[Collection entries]
━━━━━━━━━━━━━━━━
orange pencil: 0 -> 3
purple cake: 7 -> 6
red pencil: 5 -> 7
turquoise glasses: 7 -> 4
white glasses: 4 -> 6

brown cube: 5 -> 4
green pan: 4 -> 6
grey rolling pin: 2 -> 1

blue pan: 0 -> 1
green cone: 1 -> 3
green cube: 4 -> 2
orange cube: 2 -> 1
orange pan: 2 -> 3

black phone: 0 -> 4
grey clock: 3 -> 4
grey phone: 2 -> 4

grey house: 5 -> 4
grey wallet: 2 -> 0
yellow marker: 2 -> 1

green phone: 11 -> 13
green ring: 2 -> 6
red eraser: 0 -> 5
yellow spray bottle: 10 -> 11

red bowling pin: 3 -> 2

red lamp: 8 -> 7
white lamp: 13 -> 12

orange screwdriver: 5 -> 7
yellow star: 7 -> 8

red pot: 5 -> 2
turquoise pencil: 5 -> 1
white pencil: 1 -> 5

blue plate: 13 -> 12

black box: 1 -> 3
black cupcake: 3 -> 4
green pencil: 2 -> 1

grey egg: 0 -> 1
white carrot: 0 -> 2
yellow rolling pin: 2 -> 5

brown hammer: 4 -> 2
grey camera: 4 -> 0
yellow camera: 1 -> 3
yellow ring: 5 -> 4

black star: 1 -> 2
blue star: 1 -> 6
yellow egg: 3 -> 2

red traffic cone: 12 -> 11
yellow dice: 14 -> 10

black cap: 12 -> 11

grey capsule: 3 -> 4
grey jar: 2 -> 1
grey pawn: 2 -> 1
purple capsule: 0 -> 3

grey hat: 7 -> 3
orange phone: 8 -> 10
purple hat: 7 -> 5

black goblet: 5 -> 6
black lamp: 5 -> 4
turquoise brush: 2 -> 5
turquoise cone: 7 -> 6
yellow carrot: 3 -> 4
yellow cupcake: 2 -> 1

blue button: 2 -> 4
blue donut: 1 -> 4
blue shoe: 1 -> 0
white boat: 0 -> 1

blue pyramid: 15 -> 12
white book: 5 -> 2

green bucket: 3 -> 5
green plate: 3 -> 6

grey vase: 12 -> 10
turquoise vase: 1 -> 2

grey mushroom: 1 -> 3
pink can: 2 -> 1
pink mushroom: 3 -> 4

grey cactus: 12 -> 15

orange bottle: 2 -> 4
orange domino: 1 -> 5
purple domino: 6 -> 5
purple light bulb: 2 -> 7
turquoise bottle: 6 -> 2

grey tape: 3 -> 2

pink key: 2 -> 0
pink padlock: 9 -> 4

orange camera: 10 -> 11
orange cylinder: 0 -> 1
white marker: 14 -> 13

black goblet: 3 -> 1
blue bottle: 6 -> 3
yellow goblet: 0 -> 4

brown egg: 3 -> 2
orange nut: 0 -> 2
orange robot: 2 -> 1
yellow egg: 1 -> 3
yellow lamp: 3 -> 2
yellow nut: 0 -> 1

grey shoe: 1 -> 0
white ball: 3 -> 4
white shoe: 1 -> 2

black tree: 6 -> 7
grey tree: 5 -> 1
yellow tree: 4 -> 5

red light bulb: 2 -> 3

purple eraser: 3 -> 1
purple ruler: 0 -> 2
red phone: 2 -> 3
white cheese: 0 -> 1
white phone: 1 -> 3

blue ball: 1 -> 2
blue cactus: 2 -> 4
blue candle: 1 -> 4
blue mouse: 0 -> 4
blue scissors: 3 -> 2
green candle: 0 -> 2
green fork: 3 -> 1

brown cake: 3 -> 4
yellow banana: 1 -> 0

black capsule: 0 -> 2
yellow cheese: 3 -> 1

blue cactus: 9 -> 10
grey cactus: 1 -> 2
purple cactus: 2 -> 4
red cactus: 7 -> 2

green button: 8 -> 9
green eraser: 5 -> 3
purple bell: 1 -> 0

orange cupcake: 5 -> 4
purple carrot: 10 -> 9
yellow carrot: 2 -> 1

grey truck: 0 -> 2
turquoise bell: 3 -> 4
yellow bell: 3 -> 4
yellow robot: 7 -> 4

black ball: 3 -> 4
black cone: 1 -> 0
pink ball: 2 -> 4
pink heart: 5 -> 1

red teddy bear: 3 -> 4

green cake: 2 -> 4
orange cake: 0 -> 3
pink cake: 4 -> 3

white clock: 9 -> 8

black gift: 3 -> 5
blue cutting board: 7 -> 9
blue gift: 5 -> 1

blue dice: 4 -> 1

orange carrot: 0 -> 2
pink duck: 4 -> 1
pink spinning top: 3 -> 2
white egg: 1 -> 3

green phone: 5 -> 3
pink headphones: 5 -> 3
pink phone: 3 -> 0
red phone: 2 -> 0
━━━━━━━━━━━━━━━━
Using the exact wording, transcribe all the records above.

Task answer -
orange pencil: 0 -> 3
purple cake: 7 -> 6
red pencil: 5 -> 7
turquoise glasses: 7 -> 4
white glasses: 4 -> 6

brown cube: 5 -> 4
green pan: 4 -> 6
grey rolling pin: 2 -> 1

blue pan: 0 -> 1
green cone: 1 -> 3
green cube: 4 -> 2
orange cube: 2 -> 1
orange pan: 2 -> 3

black phone: 0 -> 4
grey clock: 3 -> 4
grey phone: 2 -> 4

grey house: 5 -> 4
grey wallet: 2 -> 0
yellow marker: 2 -> 1

green phone: 11 -> 13
green ring: 2 -> 6
red eraser: 0 -> 5
yellow spray bottle: 10 -> 11

red bowling pin: 3 -> 2

red lamp: 8 -> 7
white lamp: 13 -> 12

orange screwdriver: 5 -> 7
yellow star: 7 -> 8

red pot: 5 -> 2
turquoise pencil: 5 -> 1
white pencil: 1 -> 5

blue plate: 13 -> 12

black box: 1 -> 3
black cupcake: 3 -> 4
green pencil: 2 -> 1

grey egg: 0 -> 1
white carrot: 0 -> 2
yellow rolling pin: 2 -> 5

brown hammer: 4 -> 2
grey camera: 4 -> 0
yellow camera: 1 -> 3
yellow ring: 5 -> 4

black star: 1 -> 2
blue star: 1 -> 6
yellow egg: 3 -> 2

red traffic cone: 12 -> 11
yellow dice: 14 -> 10

black cap: 12 -> 11

grey capsule: 3 -> 4
grey jar: 2 -> 1
grey pawn: 2 -> 1
purple capsule: 0 -> 3

grey hat: 7 -> 3
orange phone: 8 -> 10
purple hat: 7 -> 5

black goblet: 5 -> 6
black lamp: 5 -> 4
turquoise brush: 2 -> 5
turquoise cone: 7 -> 6
yellow carrot: 3 -> 4
yellow cupcake: 2 -> 1

blue button: 2 -> 4
blue donut: 1 -> 4
blue shoe: 1 -> 0
white boat: 0 -> 1

blue pyramid: 15 -> 12
white book: 5 -> 2

green bucket: 3 -> 5
green plate: 3 -> 6

grey vase: 12 -> 10
turquoise vase: 1 -> 2

grey mushroom: 1 -> 3
pink can: 2 -> 1
pink mushroom: 3 -> 4

grey cactus: 12 -> 15

orange bottle: 2 -> 4
orange domino: 1 -> 5
purple domino: 6 -> 5
purple light bulb: 2 -> 7
turquoise bottle: 6 -> 2

grey tape: 3 -> 2

pink key: 2 -> 0
pink padlock: 9 -> 4

orange camera: 10 -> 11
orange cylinder: 0 -> 1
white marker: 14 -> 13

black goblet: 3 -> 1
blue bottle: 6 -> 3
yellow goblet: 0 -> 4

brown egg: 3 -> 2
orange nut: 0 -> 2
orange robot: 2 -> 1
yellow egg: 1 -> 3
yellow lamp: 3 -> 2
yellow nut: 0 -> 1

grey shoe: 1 -> 0
white ball: 3 -> 4
white shoe: 1 -> 2

black tree: 6 -> 7
grey tree: 5 -> 1
yellow tree: 4 -> 5

red light bulb: 2 -> 3

purple eraser: 3 -> 1
purple ruler: 0 -> 2
red phone: 2 -> 3
white cheese: 0 -> 1
white phone: 1 -> 3

blue ball: 1 -> 2
blue cactus: 2 -> 4
blue candle: 1 -> 4
blue mouse: 0 -> 4
blue scissors: 3 -> 2
green candle: 0 -> 2
green fork: 3 -> 1

brown cake: 3 -> 4
yellow banana: 1 -> 0

black capsule: 0 -> 2
yellow cheese: 3 -> 1

blue cactus: 9 -> 10
grey cactus: 1 -> 2
purple cactus: 2 -> 4
red cactus: 7 -> 2

green button: 8 -> 9
green eraser: 5 -> 3
purple bell: 1 -> 0

orange cupcake: 5 -> 4
purple carrot: 10 -> 9
yellow carrot: 2 -> 1

grey truck: 0 -> 2
turquoise bell: 3 -> 4
yellow bell: 3 -> 4
yellow robot: 7 -> 4

black ball: 3 -> 4
black cone: 1 -> 0
pink ball: 2 -> 4
pink heart: 5 -> 1

red teddy bear: 3 -> 4

green cake: 2 -> 4
orange cake: 0 -> 3
pink cake: 4 -> 3

white clock: 9 -> 8

black gift: 3 -> 5
blue cutting board: 7 -> 9
blue gift: 5 -> 1

blue dice: 4 -> 1

orange carrot: 0 -> 2
pink duck: 4 -> 1
pink spinning top: 3 -> 2
white egg: 1 -> 3

green phone: 5 -> 3
pink headphones: 5 -> 3
pink phone: 3 -> 0
red phone: 2 -> 0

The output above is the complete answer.